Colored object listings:

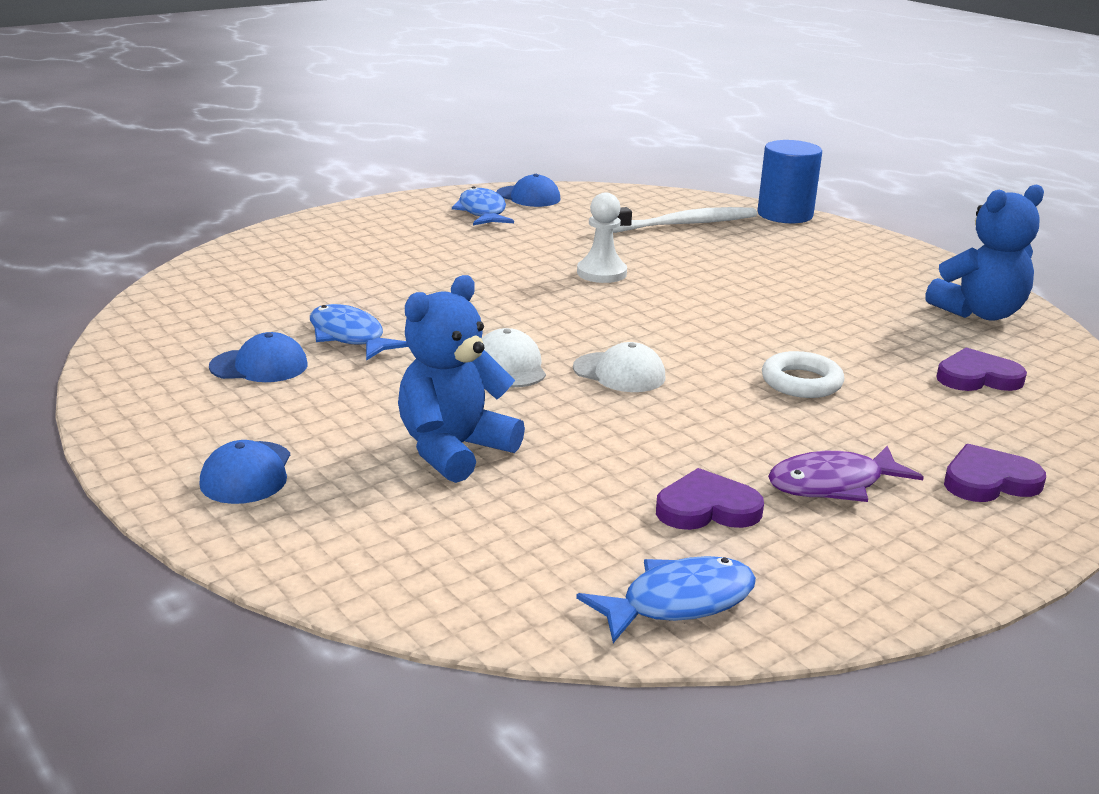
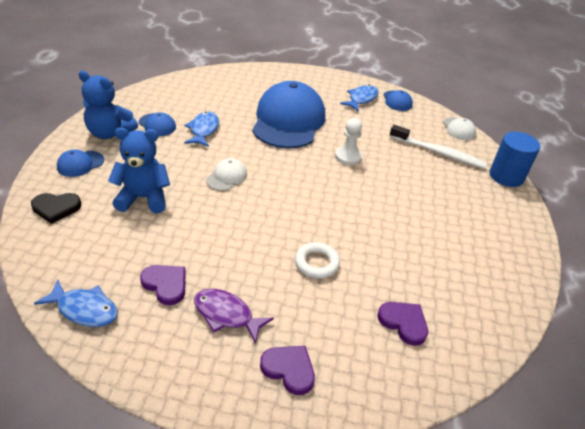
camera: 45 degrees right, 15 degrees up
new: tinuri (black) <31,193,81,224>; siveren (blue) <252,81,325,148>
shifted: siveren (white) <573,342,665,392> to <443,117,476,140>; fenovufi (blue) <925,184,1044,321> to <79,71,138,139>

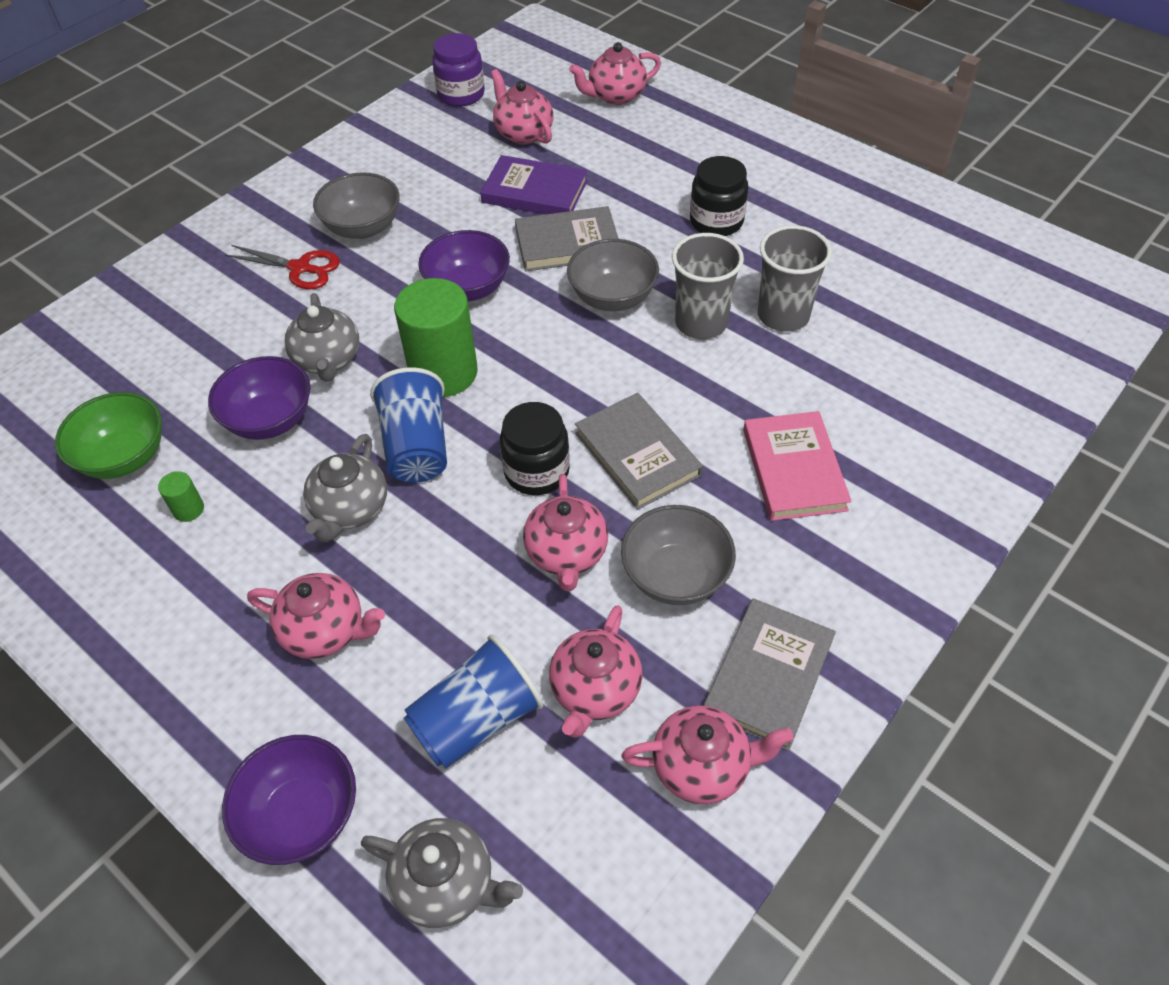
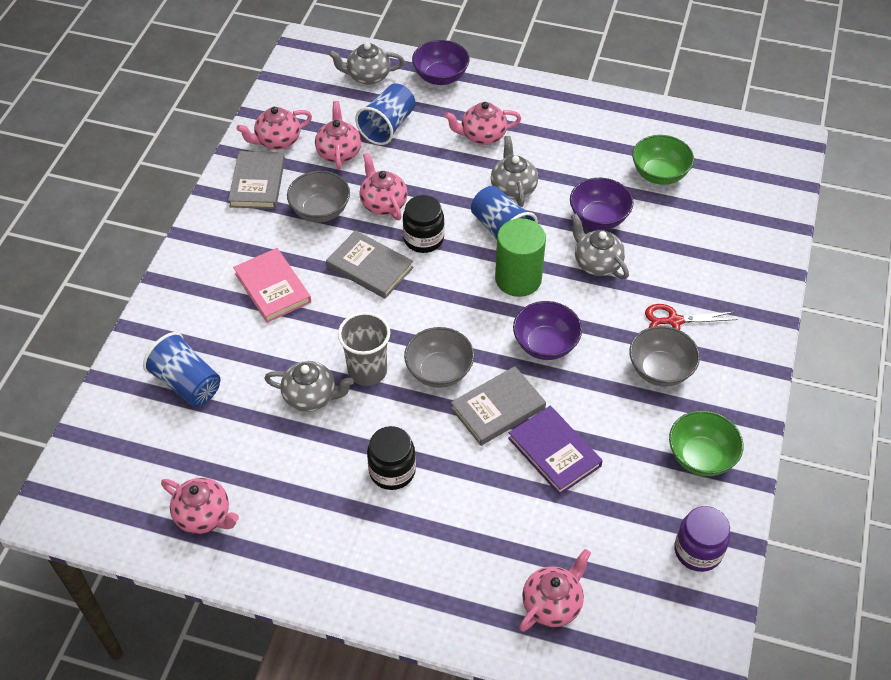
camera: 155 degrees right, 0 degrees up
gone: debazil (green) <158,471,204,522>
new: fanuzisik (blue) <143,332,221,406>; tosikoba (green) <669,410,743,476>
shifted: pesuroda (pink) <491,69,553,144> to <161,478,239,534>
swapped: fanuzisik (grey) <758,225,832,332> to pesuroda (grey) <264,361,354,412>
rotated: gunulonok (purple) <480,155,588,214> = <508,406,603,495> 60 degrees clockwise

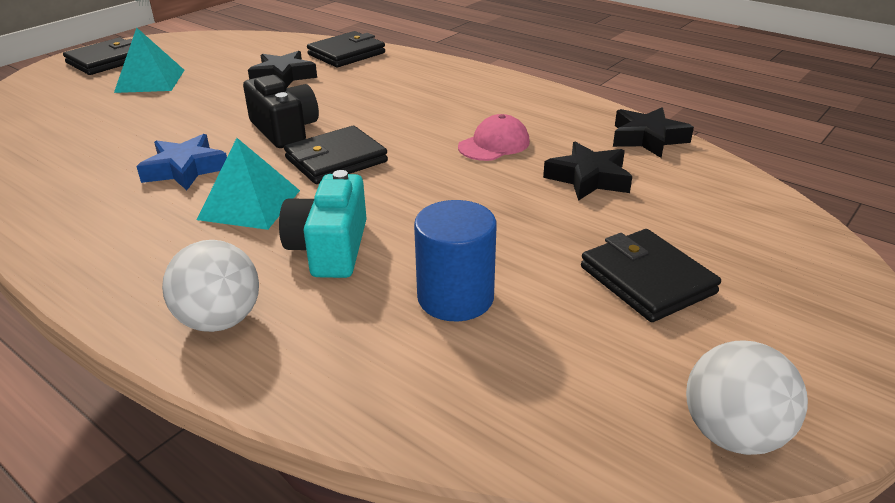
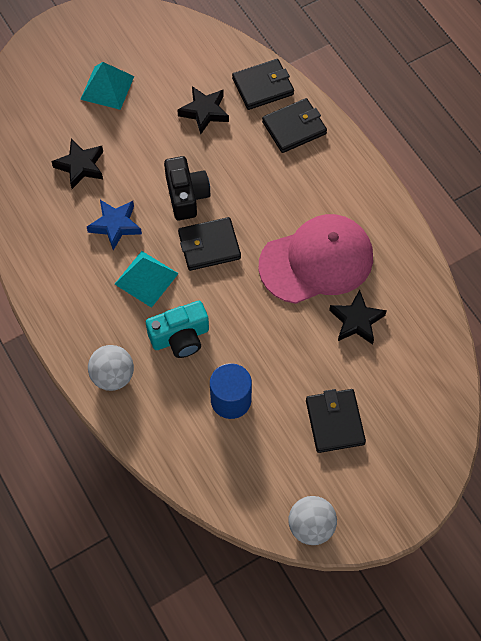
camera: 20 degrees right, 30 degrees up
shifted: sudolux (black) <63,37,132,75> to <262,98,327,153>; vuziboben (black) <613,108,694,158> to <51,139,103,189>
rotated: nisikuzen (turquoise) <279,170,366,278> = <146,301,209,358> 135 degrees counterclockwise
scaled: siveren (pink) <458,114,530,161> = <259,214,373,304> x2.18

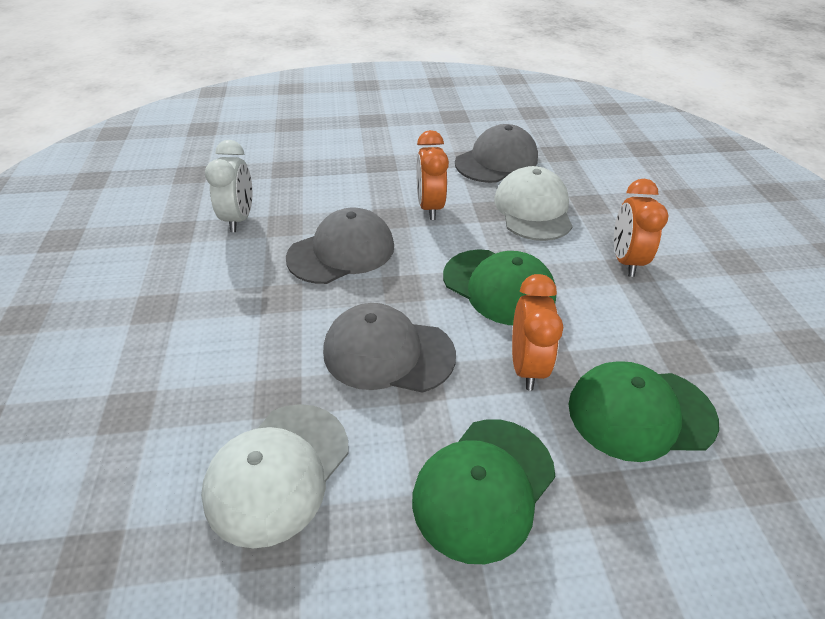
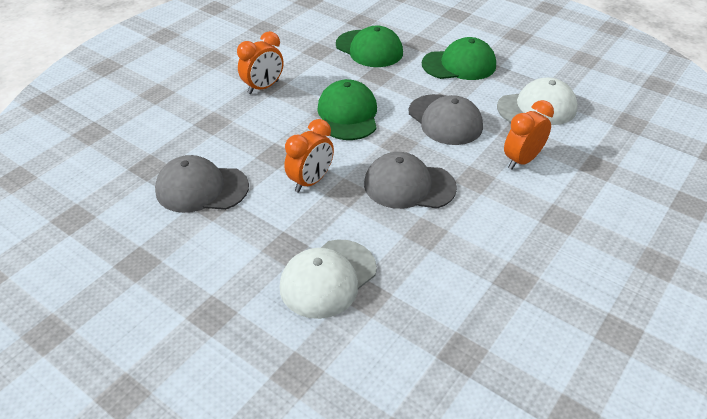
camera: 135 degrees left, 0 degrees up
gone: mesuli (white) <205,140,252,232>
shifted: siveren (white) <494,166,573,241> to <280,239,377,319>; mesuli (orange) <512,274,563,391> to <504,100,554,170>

**Work to be completed**
Write every entry again exactly as given, skipping the pictures.

**Solution to this task**
camera: 45 degrees right, 15 degrees up
new: tinuri (black) <31,193,81,224>; siveren (blue) <252,81,325,148>
shifted: siveren (white) <573,342,665,392> to <443,117,476,140>; fenovufi (blue) <925,184,1044,321> to <79,71,138,139>

camera: 155 degrees right, 0 degrees up
gone: debazil (green) <158,471,204,522>
new: fanuzisik (blue) <143,332,221,406>; tosikoba (green) <669,410,743,476>
shifted: pesuroda (pink) <491,69,553,144> to <161,478,239,534>
swapped: fanuzisik (grey) <758,225,832,332> to pesuroda (grey) <264,361,354,412>
rotated: gunulonok (purple) <480,155,588,214> = <508,406,603,495> 60 degrees clockwise

camera: 20 degrees right, 30 degrees up
shifted: sudolux (black) <63,37,132,75> to <262,98,327,153>; vuziboben (black) <613,108,694,158> to <51,139,103,189>
rotated: nisikuzen (turquoise) <279,170,366,278> = <146,301,209,358> 135 degrees counterclockwise
scaled: siveren (pink) <458,114,530,161> = <259,214,373,304> x2.18

camera: 135 degrees left, 0 degrees up
gone: mesuli (white) <205,140,252,232>
shifted: siveren (white) <494,166,573,241> to <280,239,377,319>; mesuli (orange) <512,274,563,391> to <504,100,554,170>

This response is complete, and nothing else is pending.